[Start of section]

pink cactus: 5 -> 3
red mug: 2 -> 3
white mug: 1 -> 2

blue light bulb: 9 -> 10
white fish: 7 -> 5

[End of section]

**THE PROBLEM:** Retype the listing exactly.

**REPLY:**
pink cactus: 5 -> 3
red mug: 2 -> 3
white mug: 1 -> 2

blue light bulb: 9 -> 10
white fish: 7 -> 5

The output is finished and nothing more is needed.